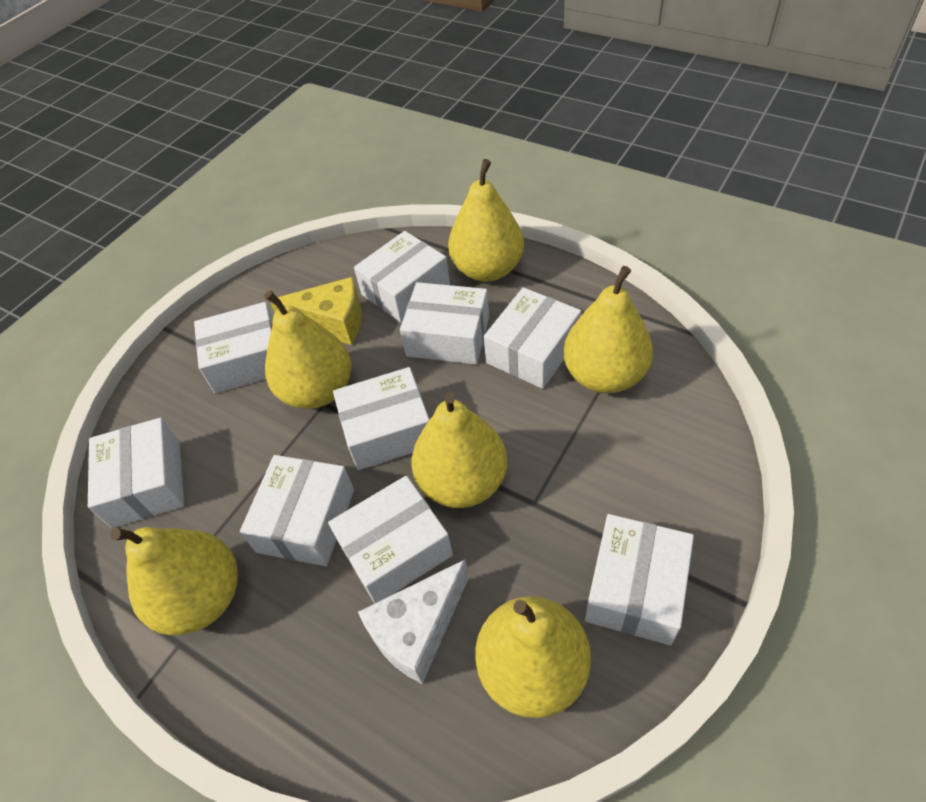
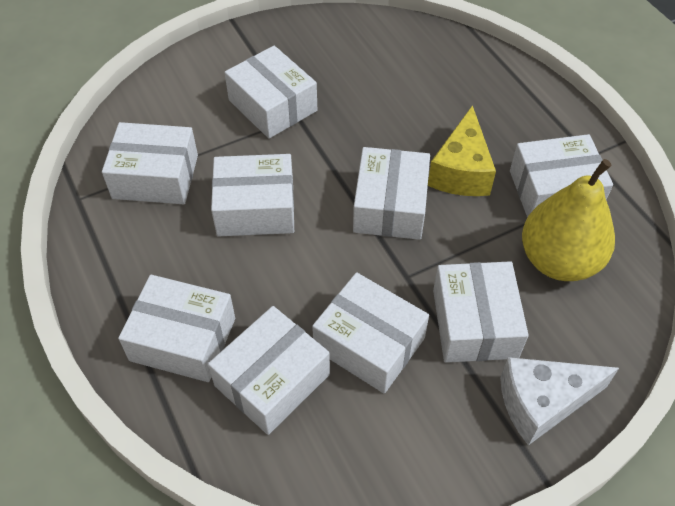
yellow pear: 6 -> 1

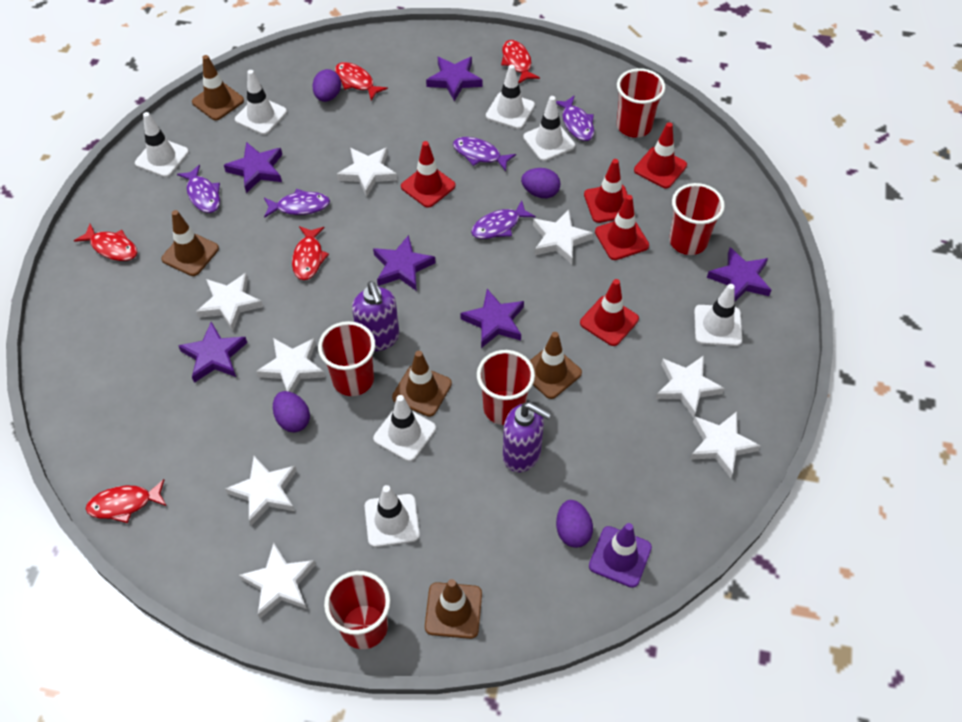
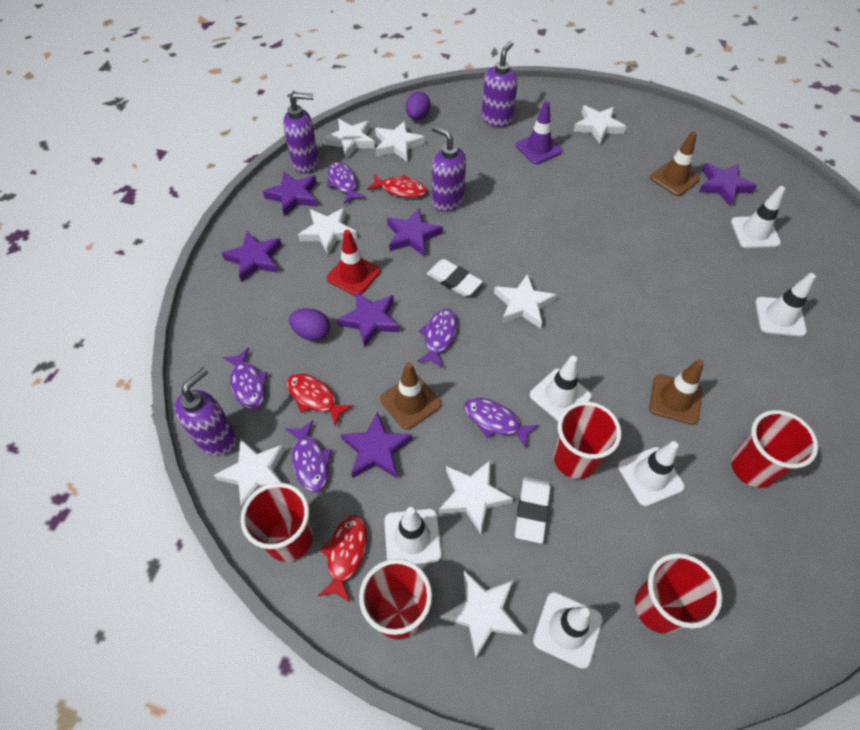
brown traffic cone: 5 -> 3
purple egg: 4 -> 2
purple soap dispenser: 2 -> 4
red fish: 5 -> 3
red traffic cone: 5 -> 1
white eraser: 0 -> 2
white traffic cone: 7 -> 6

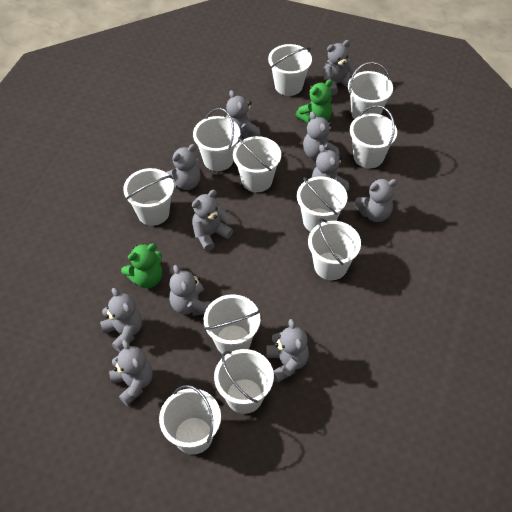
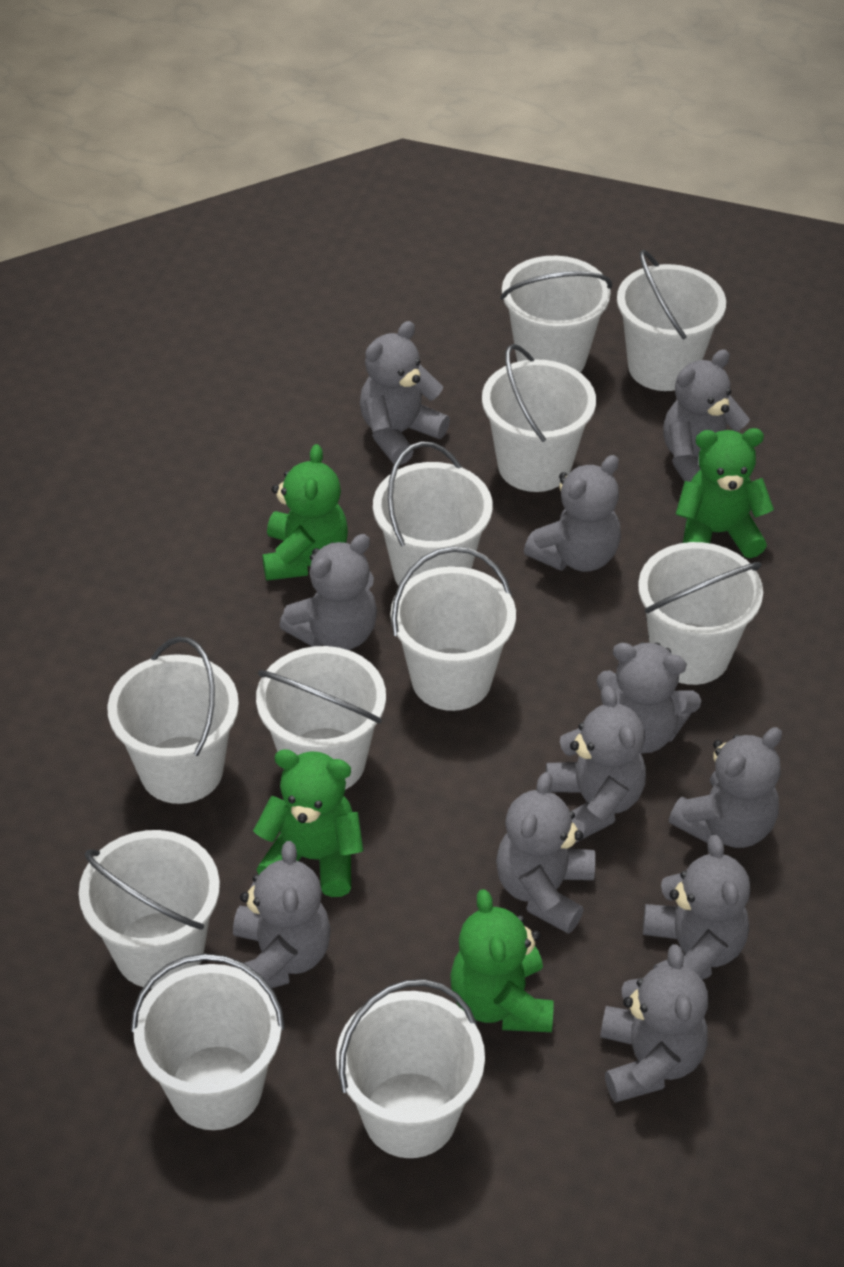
green teddy bear: 2 -> 4

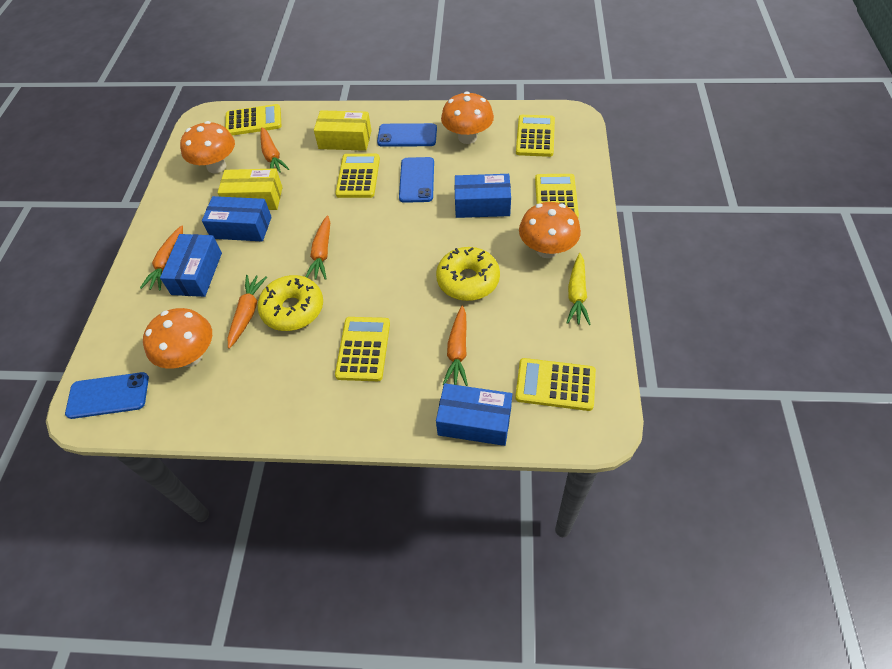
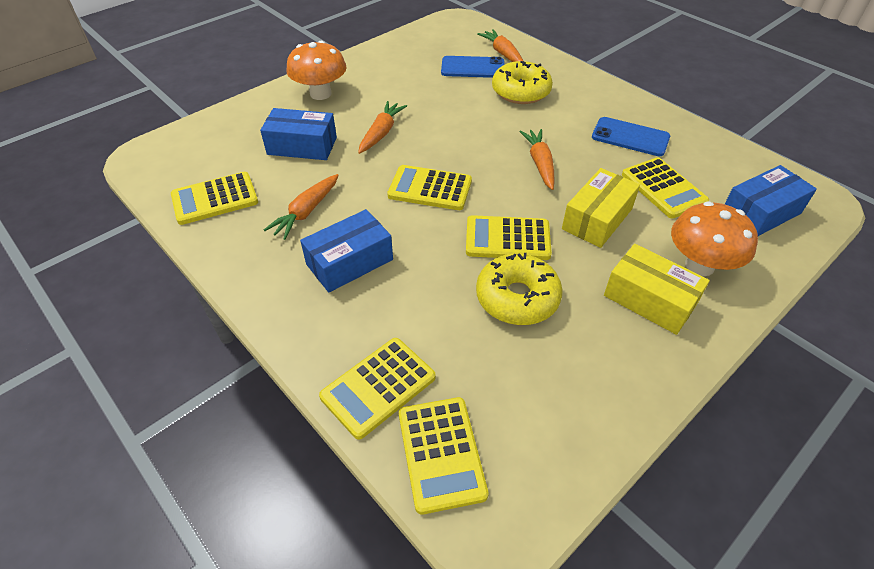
blue box: 4 -> 3
blue phone: 3 -> 2
orange carrot: 5 -> 4
orange mushroom: 4 -> 2
yellow carrot: 1 -> 0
+ + + +
* **Problem requirements**:
The answer must be every line of the records above that holds the word "orange".

* **Exercise answer**:
orange carrot: 5 -> 4
orange mushroom: 4 -> 2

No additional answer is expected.